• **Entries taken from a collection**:
Segment Open

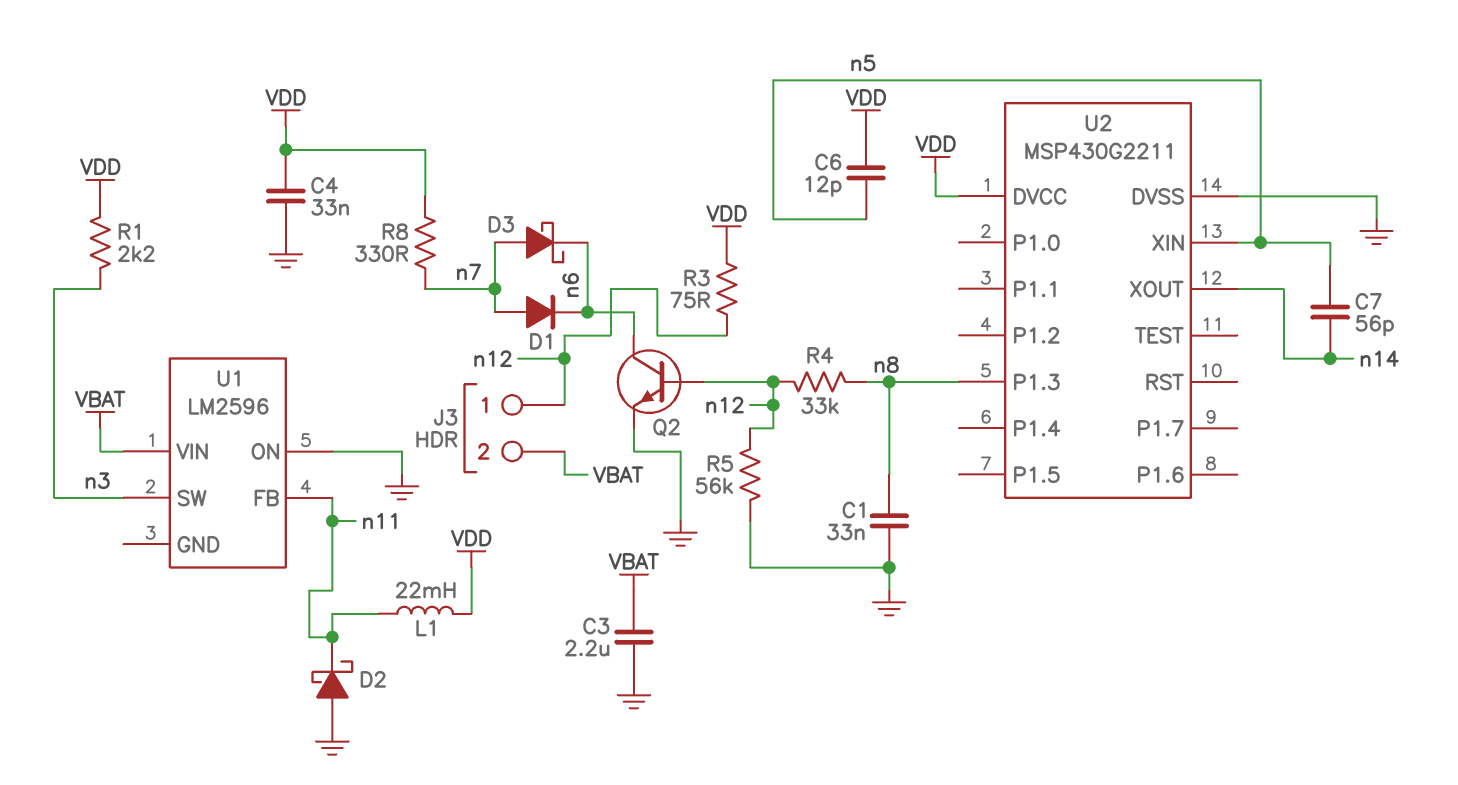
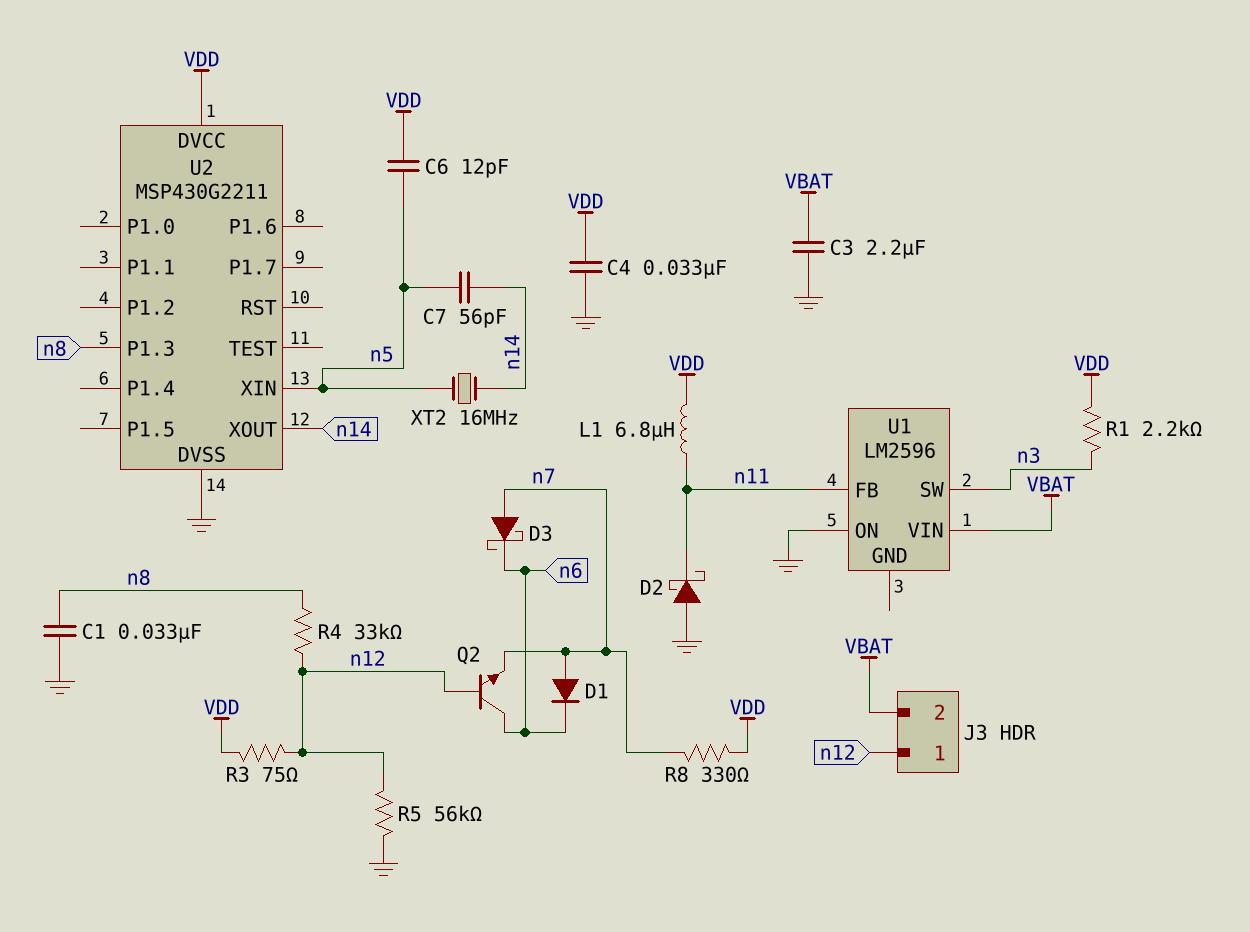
L1: 22mH (VDD, n11) -> 6.8uH (VDD, n11)
Q2: NPN (B n12, C n6, E GND) -> NPN (B n12, C n6, E n7)
XT2: none -> 16MHz (n5, n14)

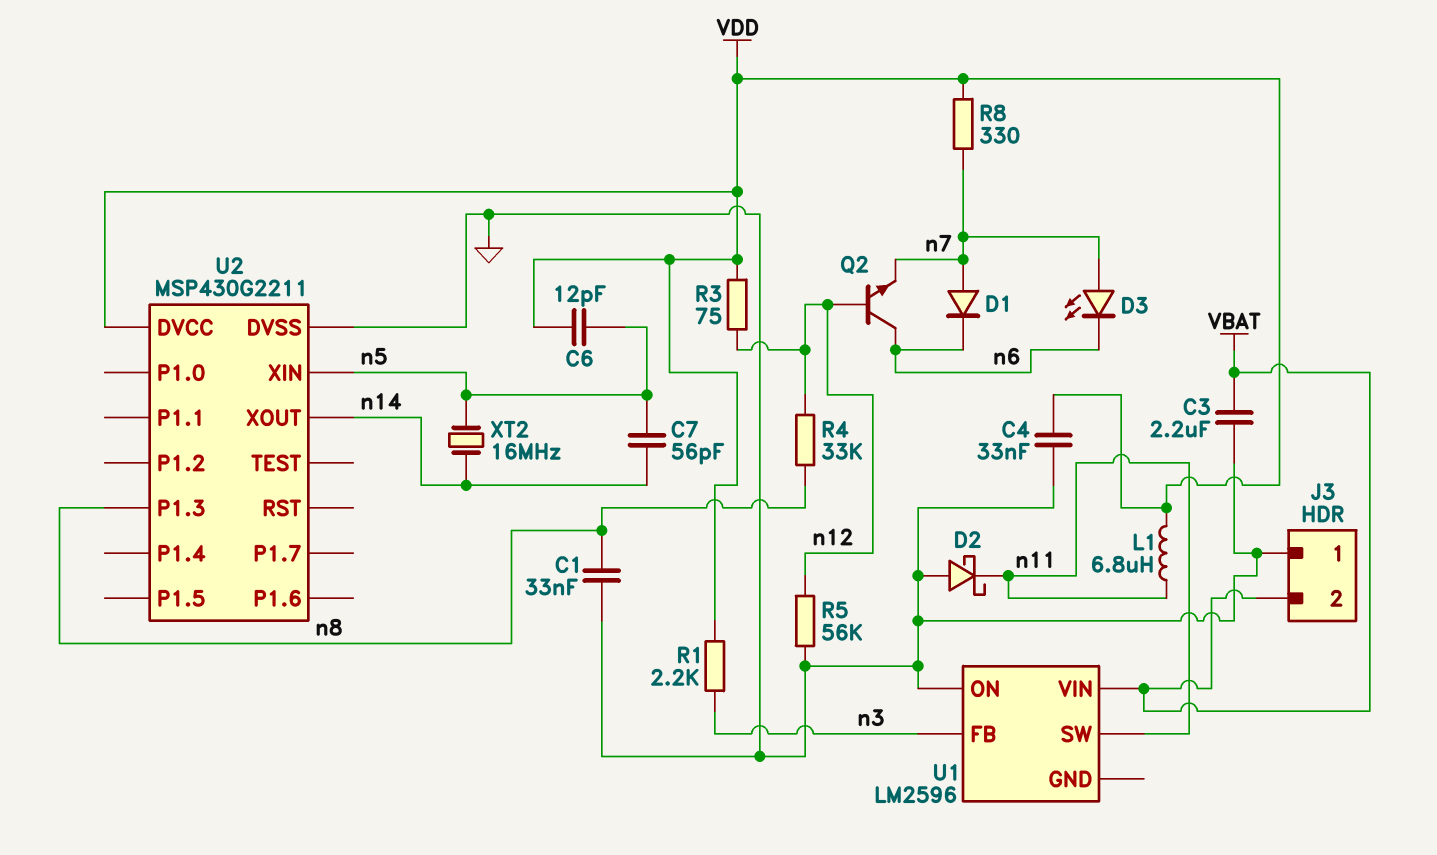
D3: schottky (A n7, K n6) -> LED (A n7, K n6)
J3 pin 1: n12 -> GND
U1 pin FB: n11 -> n3
U1 pin SW: n3 -> n11

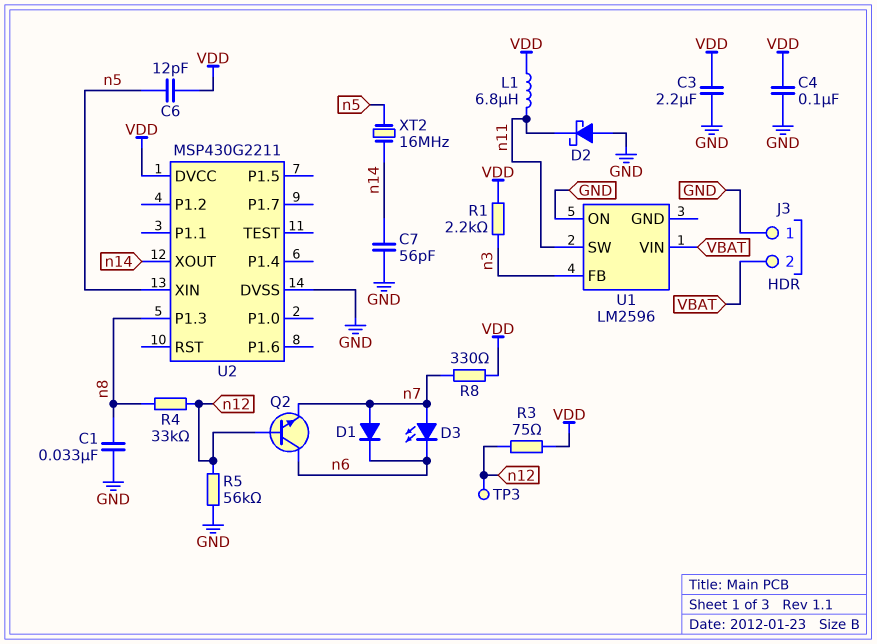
C3: 2.2uF (GND, VBAT) -> 2.2uF (GND, VDD)
C4: 33nF (GND, VDD) -> 100nF (GND, VDD)
C7: 56pF (n5, n14) -> 56pF (GND, n14)
TP3: none -> test point (n12)

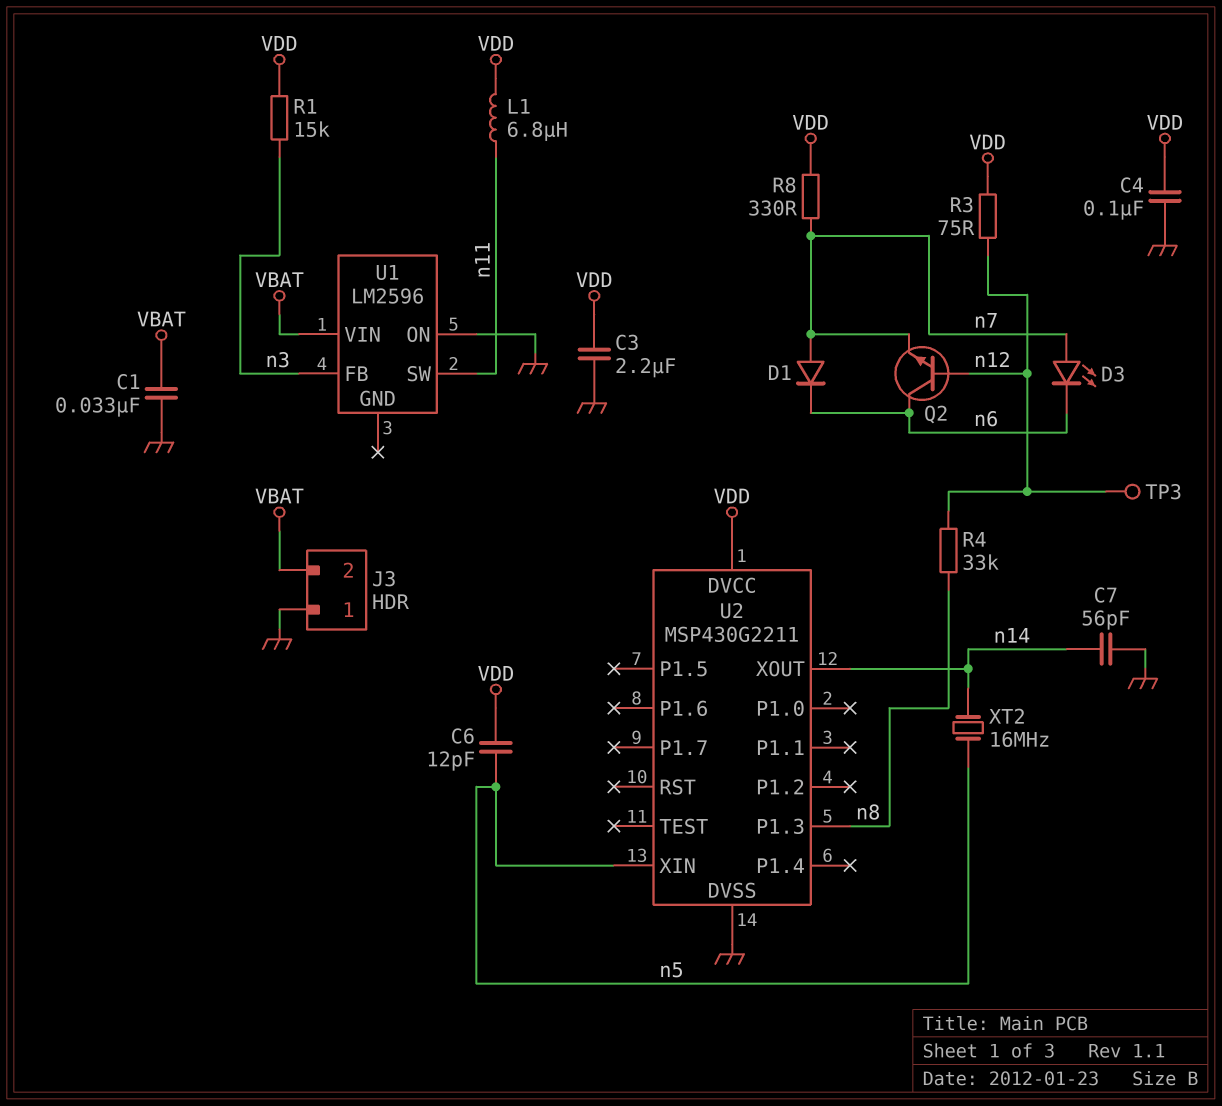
C1: 33nF (GND, n8) -> 33nF (GND, VBAT)
D2: schottky (A GND, K n11) -> none
R1: 2.2k (VDD, n3) -> 15k (VDD, n3)
R5: 56k (GND, n12) -> none

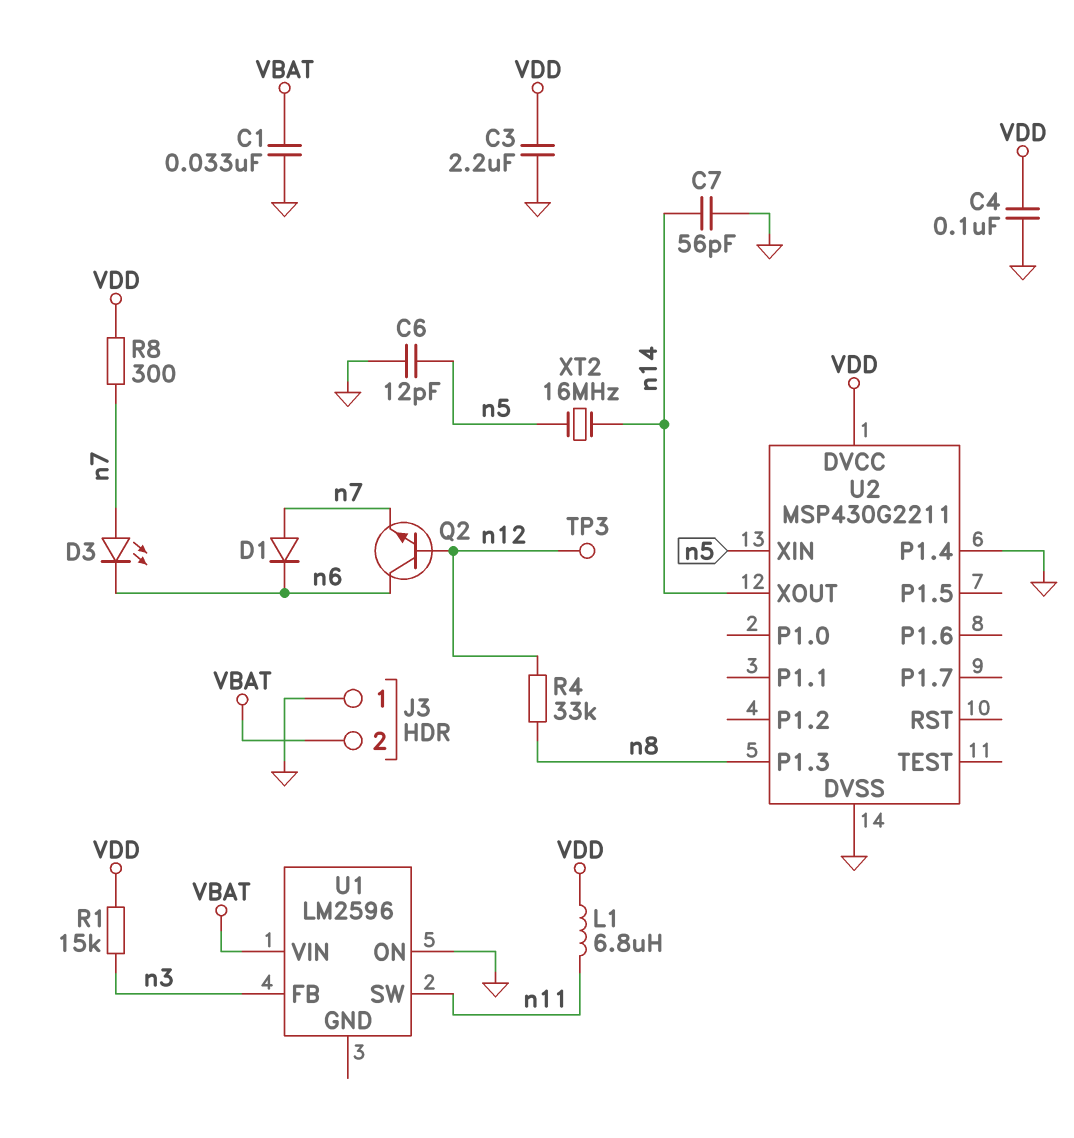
C6: 12pF (VDD, n5) -> 12pF (GND, n5)
R3: 75 (VDD, n12) -> none
R8: 330 (VDD, n7) -> 300 (VDD, n7)
U2 pin P1.4: none -> GND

Segment Closed

• **Exercise prompt**: Within the entries above, find every line where the string "schottky" occurs, and copy it.

• **Written response**:
D3: schottky (A n7, K n6) -> LED (A n7, K n6)
D2: schottky (A GND, K n11) -> none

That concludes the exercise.